** start **

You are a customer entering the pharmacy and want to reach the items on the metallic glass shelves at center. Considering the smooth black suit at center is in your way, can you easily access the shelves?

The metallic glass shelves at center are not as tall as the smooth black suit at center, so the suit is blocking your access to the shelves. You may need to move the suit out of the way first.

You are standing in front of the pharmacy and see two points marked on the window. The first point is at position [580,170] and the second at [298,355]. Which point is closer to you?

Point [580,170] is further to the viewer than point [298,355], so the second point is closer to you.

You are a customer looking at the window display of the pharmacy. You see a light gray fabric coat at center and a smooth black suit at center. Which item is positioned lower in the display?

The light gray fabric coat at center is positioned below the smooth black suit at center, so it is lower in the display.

** end **
** start **

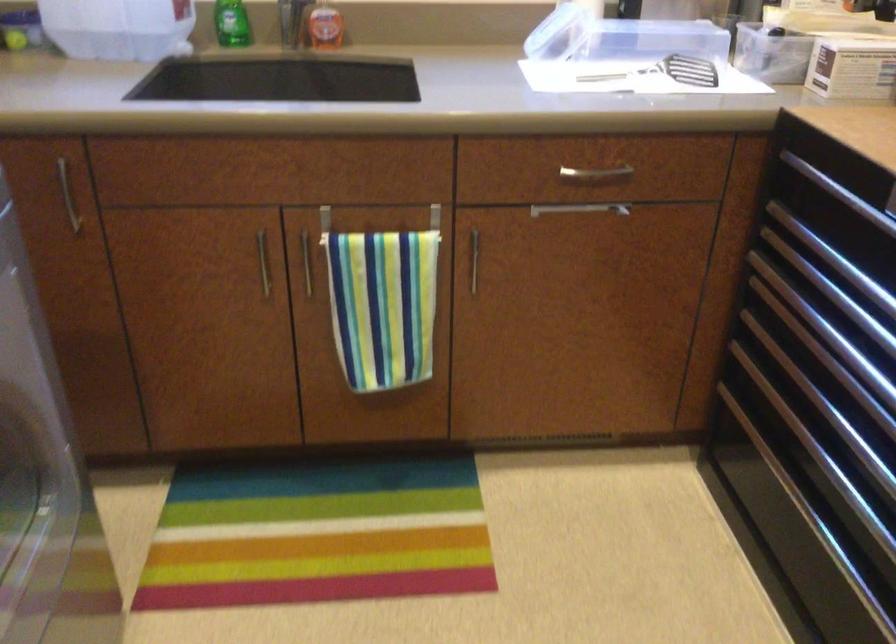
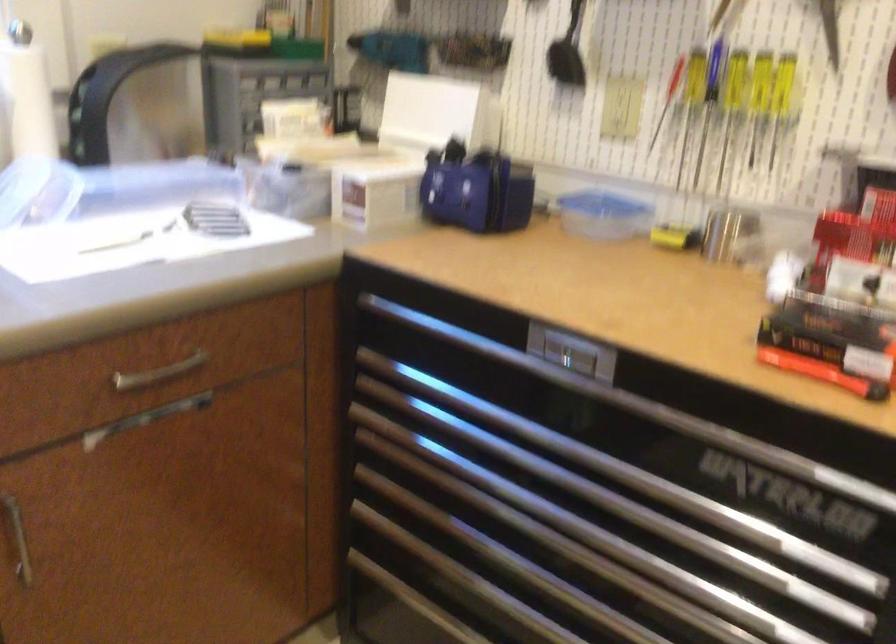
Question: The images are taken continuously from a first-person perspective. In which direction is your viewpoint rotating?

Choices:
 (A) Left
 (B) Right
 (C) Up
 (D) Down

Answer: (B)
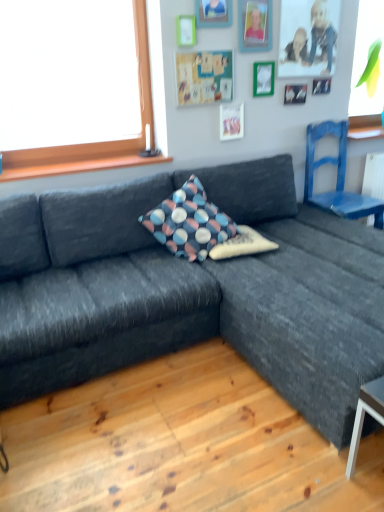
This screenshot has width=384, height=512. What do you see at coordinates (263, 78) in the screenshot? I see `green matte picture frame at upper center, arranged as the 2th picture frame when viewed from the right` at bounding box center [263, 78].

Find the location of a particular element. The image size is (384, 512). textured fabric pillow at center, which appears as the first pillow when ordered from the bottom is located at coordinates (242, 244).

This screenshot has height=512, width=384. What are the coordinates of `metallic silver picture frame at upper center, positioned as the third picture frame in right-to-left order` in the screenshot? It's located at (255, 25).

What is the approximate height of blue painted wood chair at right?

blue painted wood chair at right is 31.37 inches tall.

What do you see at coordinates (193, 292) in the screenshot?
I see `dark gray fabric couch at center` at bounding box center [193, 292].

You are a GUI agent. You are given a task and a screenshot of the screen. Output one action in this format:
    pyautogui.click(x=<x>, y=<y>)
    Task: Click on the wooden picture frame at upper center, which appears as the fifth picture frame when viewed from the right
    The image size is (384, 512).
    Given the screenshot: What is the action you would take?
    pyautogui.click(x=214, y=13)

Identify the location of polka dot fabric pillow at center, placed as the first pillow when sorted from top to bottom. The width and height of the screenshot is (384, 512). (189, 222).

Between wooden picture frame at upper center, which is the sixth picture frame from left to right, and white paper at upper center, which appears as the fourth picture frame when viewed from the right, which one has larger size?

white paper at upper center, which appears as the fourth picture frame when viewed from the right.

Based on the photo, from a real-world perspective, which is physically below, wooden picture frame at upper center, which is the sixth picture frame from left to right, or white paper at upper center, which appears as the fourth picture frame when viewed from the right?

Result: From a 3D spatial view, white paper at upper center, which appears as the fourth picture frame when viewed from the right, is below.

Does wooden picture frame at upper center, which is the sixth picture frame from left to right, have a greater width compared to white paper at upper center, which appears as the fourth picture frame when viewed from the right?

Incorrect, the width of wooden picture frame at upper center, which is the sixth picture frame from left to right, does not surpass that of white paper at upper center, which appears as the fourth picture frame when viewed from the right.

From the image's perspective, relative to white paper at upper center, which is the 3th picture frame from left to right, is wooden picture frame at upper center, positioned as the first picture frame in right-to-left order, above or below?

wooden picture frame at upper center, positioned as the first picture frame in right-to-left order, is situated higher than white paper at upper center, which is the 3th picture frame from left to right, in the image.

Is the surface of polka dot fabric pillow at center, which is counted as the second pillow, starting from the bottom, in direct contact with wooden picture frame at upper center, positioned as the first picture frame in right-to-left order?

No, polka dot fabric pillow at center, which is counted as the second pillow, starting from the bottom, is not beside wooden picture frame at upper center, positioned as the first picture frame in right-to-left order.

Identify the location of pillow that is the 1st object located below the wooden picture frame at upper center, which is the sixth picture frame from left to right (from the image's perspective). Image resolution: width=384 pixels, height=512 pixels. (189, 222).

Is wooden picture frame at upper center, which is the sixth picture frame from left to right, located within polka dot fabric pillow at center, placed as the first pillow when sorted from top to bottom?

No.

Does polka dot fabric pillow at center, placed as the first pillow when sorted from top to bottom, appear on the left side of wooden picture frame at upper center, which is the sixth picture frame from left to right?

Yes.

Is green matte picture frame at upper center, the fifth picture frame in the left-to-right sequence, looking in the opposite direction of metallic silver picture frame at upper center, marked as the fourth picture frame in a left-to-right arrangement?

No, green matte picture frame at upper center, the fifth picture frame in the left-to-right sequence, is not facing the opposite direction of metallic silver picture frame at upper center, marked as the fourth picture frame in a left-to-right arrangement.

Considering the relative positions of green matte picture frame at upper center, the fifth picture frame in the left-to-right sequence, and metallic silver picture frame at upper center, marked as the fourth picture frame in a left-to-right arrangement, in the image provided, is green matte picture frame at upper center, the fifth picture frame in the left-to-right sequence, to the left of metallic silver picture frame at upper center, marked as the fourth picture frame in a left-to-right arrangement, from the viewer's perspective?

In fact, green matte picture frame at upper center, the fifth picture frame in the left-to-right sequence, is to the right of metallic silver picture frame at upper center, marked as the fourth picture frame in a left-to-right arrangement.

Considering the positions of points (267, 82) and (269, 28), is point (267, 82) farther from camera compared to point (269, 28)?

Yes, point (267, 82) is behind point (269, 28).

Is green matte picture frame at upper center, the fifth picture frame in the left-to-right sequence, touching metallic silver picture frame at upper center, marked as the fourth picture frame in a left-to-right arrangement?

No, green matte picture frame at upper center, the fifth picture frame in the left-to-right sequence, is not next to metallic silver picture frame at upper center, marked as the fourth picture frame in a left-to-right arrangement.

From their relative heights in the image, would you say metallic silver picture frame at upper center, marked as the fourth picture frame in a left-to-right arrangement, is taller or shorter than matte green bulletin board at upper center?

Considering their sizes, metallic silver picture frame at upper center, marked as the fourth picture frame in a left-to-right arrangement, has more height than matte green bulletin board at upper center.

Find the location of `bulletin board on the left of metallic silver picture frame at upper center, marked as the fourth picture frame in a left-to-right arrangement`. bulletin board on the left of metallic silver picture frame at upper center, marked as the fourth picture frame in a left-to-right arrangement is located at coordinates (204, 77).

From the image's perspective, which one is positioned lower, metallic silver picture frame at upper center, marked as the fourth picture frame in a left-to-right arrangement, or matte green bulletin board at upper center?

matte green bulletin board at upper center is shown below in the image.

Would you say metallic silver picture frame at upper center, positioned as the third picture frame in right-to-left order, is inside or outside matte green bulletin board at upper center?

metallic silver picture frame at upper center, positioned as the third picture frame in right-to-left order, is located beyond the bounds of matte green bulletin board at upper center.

** end **
** start **

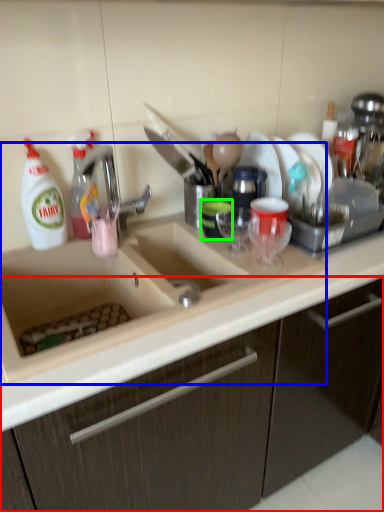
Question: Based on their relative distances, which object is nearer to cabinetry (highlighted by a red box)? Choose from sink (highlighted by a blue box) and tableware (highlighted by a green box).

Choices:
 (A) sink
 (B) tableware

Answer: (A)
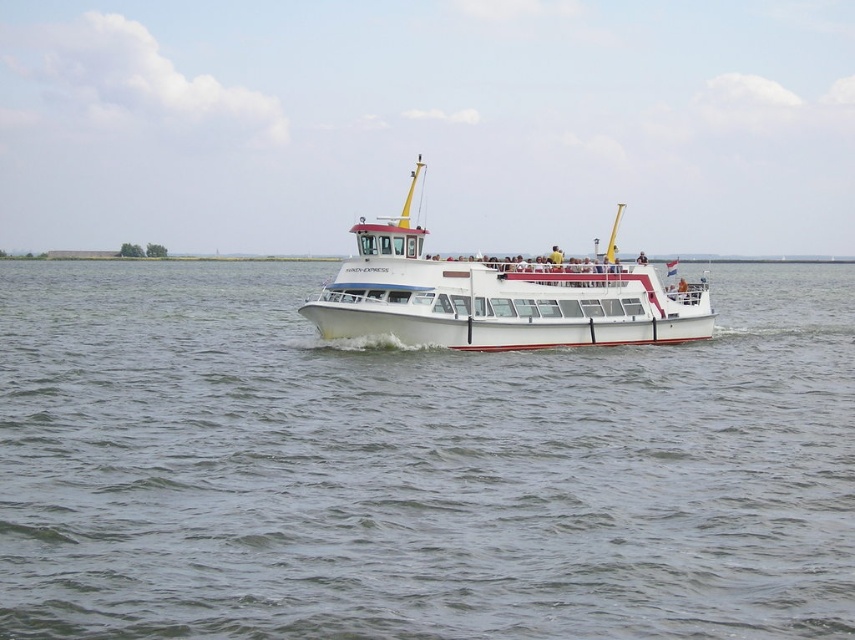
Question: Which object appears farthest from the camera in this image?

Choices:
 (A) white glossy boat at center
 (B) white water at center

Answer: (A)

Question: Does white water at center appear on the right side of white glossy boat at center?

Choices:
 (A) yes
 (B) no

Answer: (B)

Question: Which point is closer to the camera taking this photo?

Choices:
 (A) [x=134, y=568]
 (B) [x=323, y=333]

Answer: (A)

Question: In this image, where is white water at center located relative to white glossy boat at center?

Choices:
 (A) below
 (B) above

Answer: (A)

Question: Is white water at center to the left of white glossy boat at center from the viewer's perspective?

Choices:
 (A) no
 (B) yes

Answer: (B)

** end **

**Set exercise:**
Tally the lines in the records above that contain the word "gray", and reply with only that number.

**Answer:**
3